──────── DATA RECORDS

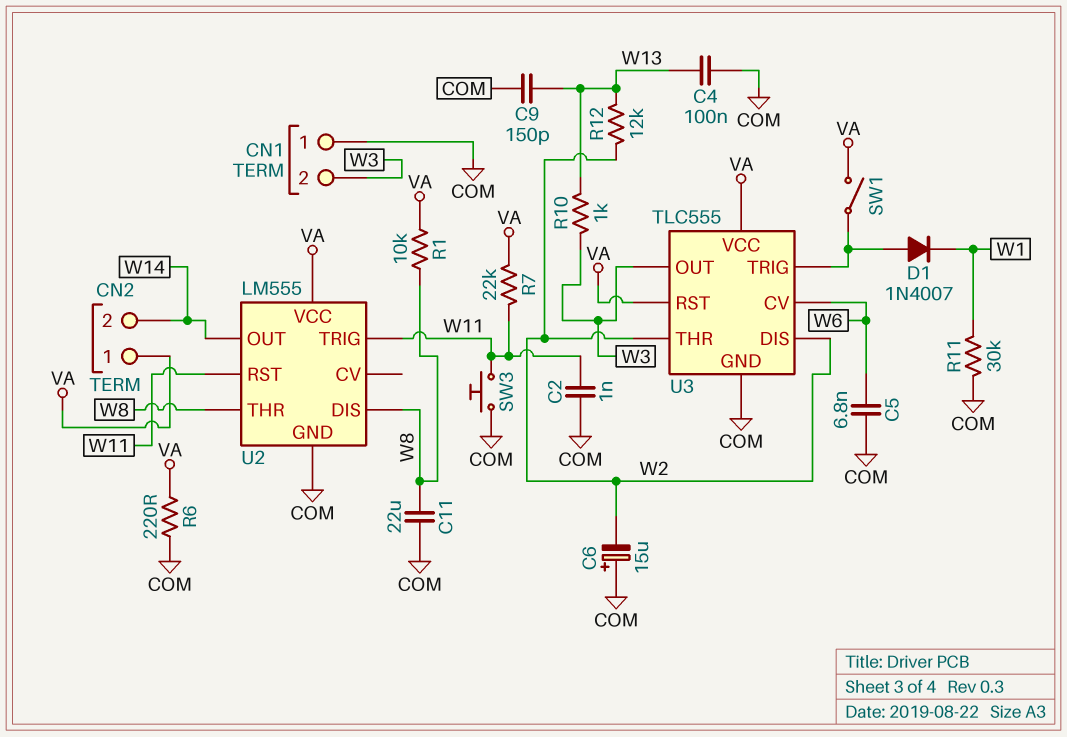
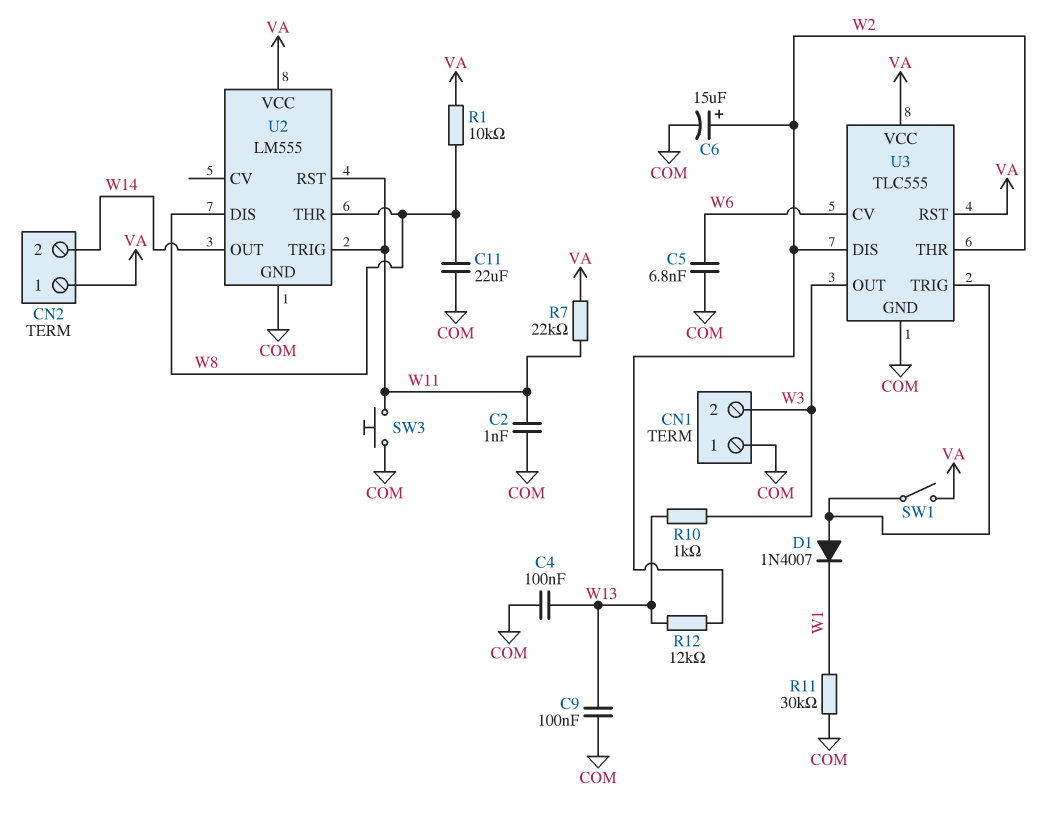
C6: 15uF (plus COM, minus W2) -> 15uF (plus W2, minus COM)
C9: 150pF (COM, W13) -> 100nF (COM, W13)
R6: 220 (COM, VA) -> none

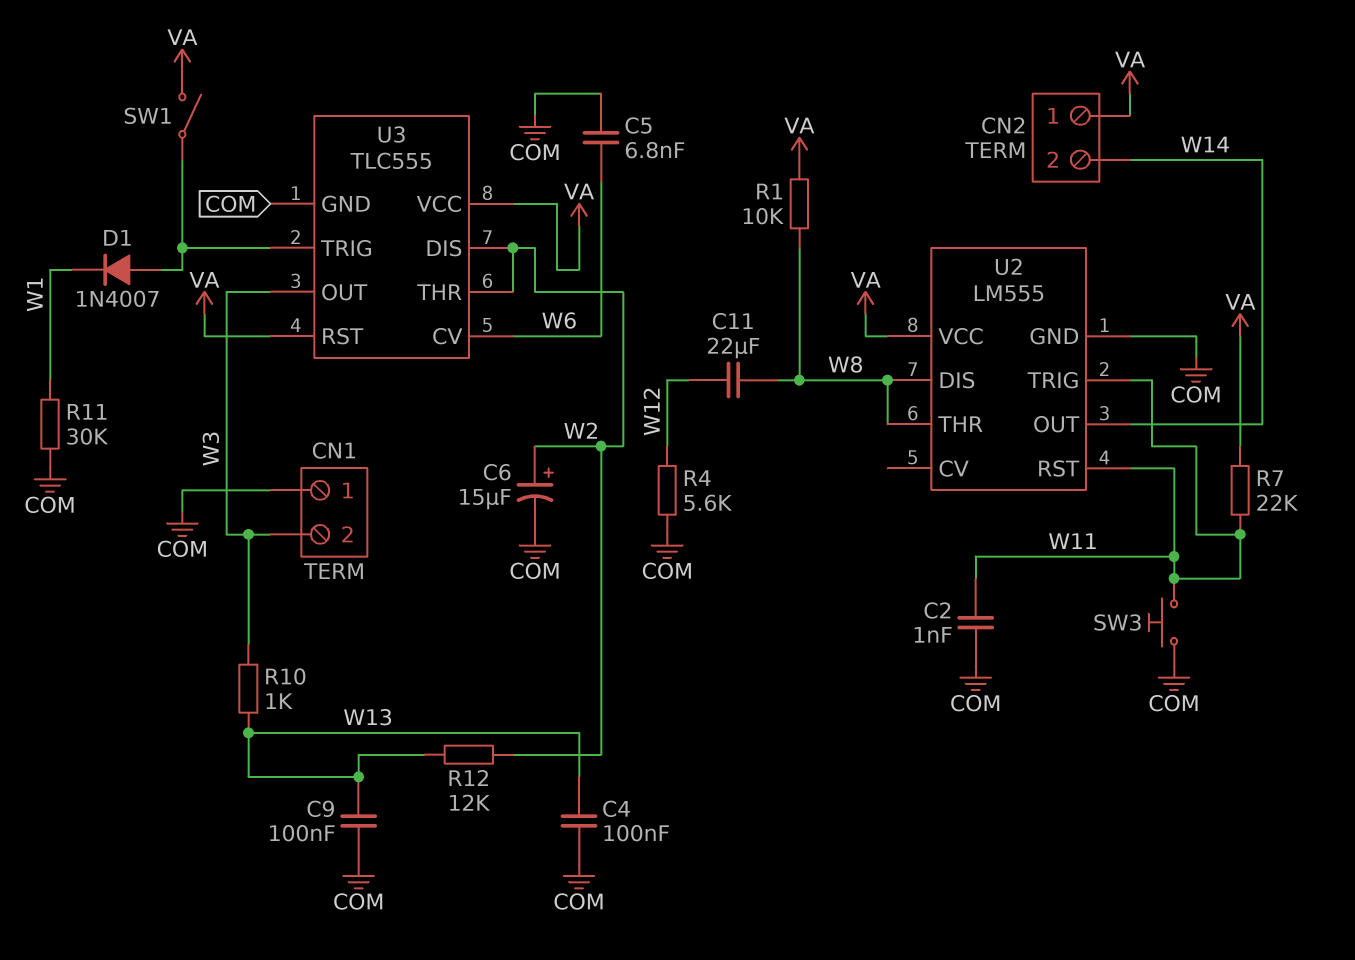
C11: 22uF (COM, W8) -> 22uF (W8, W12)
R4: none -> 5.6k (COM, W12)

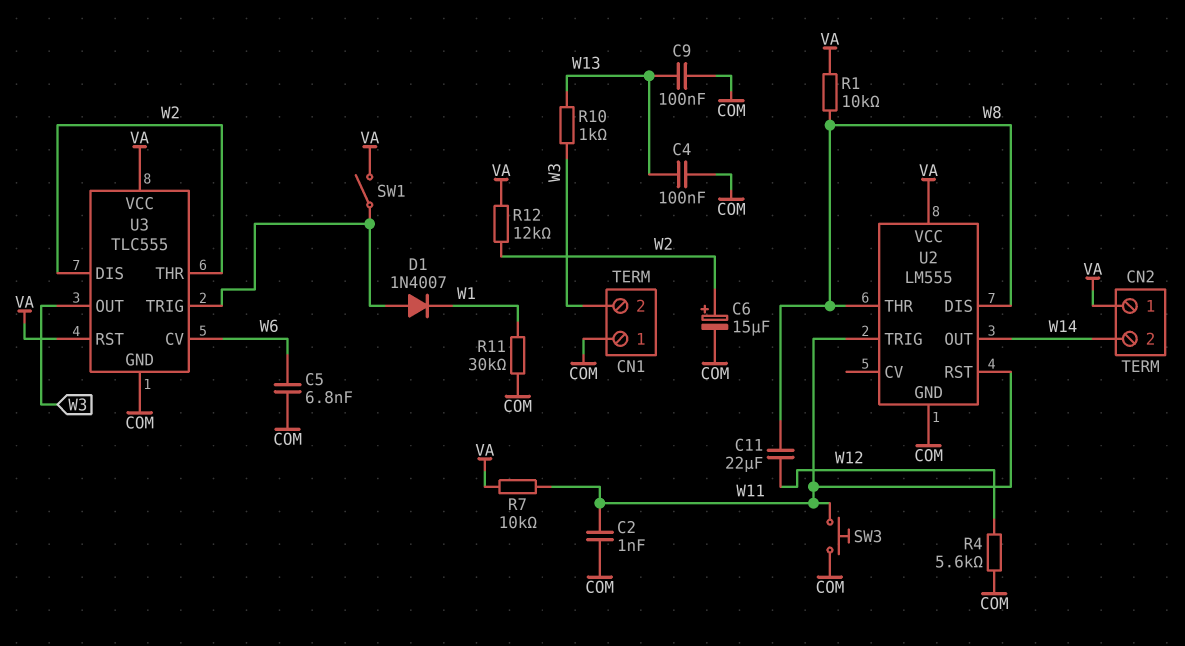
R7: 22k (VA, W11) -> 10k (VA, W11)
R12: 12k (W2, W13) -> 12k (VA, W2)

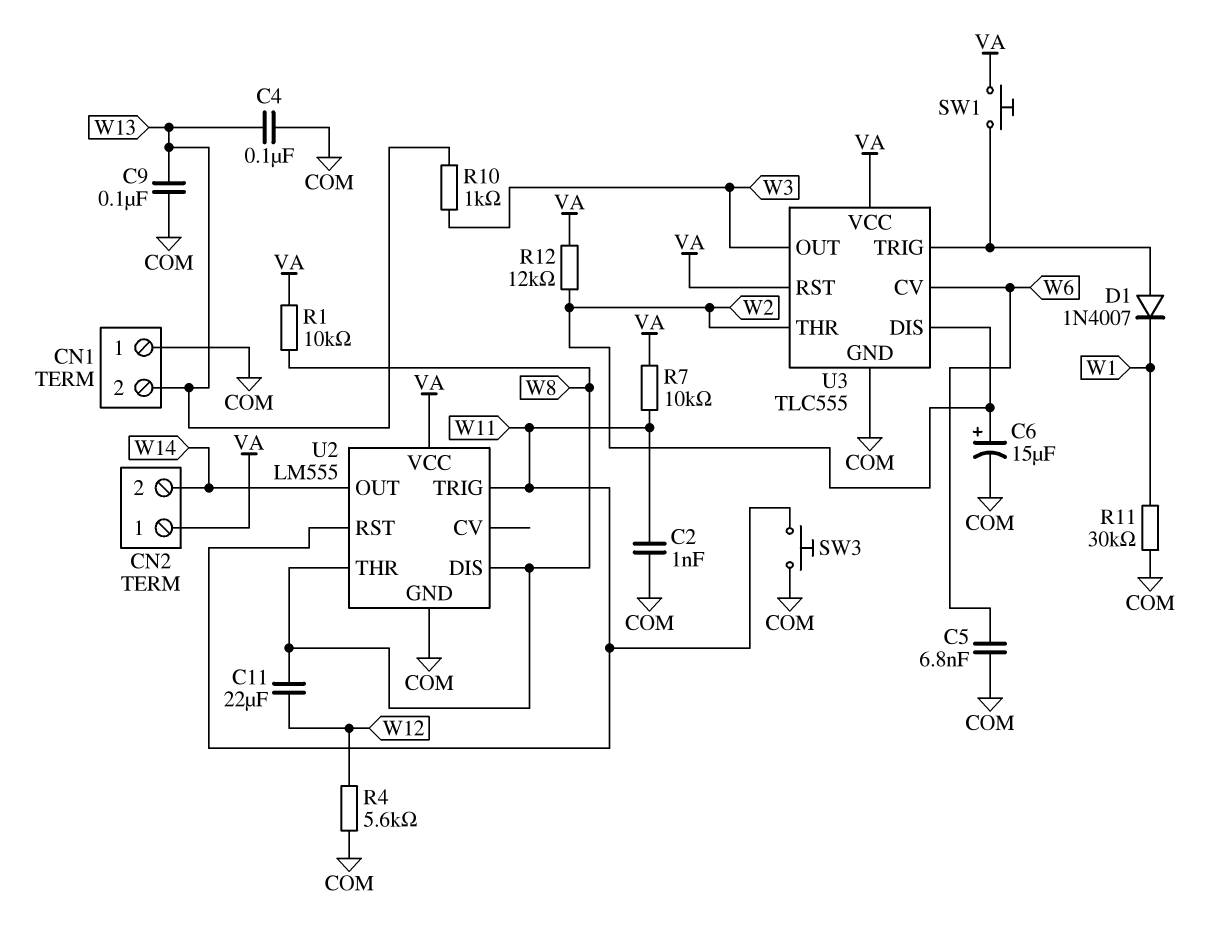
CN1 pin 2: W3 -> W13
SW1: switch (U3/TRIG, VA) -> button (U3/TRIG, VA)

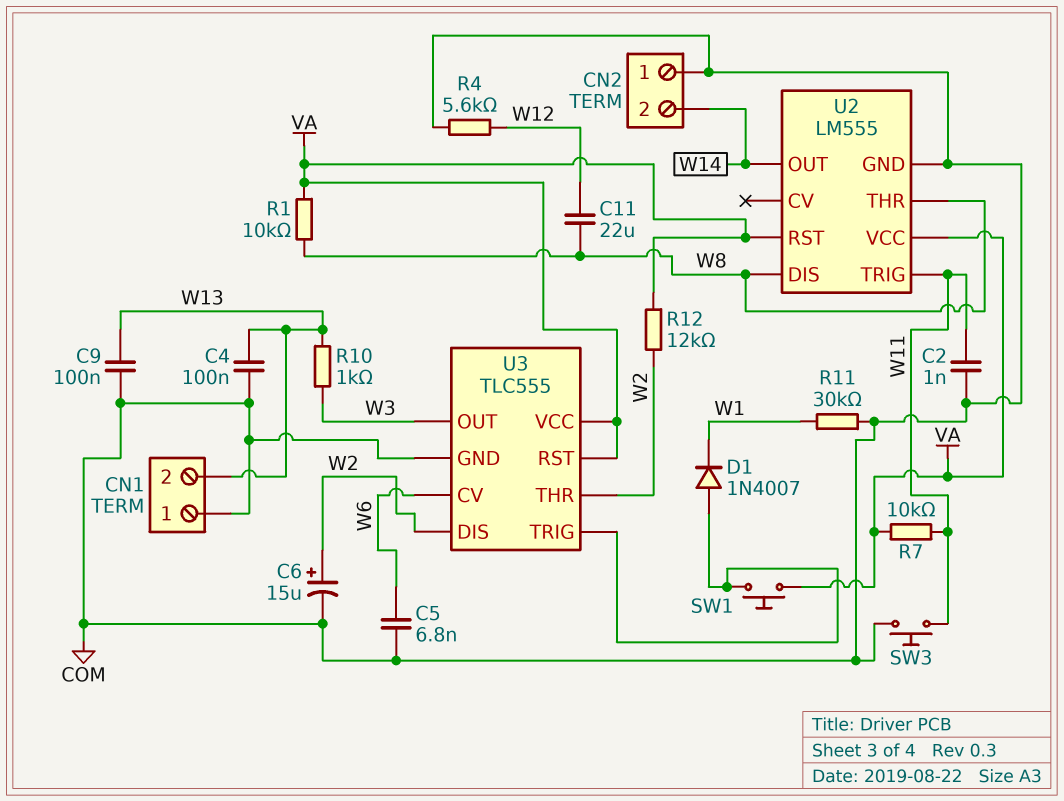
CN2 pin 1: VA -> COM
U2 pin RST: W11 -> VA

────────────────

The line containing "C9: 150pF (COM, W13) -> 100nF (COM, W13)" and every line after it, up to the last line of the data, should be returned exactly, without the pictures.

== YOUR RESPONSE ==
C9: 150pF (COM, W13) -> 100nF (COM, W13)
R6: 220 (COM, VA) -> none

C11: 22uF (COM, W8) -> 22uF (W8, W12)
R4: none -> 5.6k (COM, W12)

R7: 22k (VA, W11) -> 10k (VA, W11)
R12: 12k (W2, W13) -> 12k (VA, W2)

CN1 pin 2: W3 -> W13
SW1: switch (U3/TRIG, VA) -> button (U3/TRIG, VA)

CN2 pin 1: VA -> COM
U2 pin RST: W11 -> VA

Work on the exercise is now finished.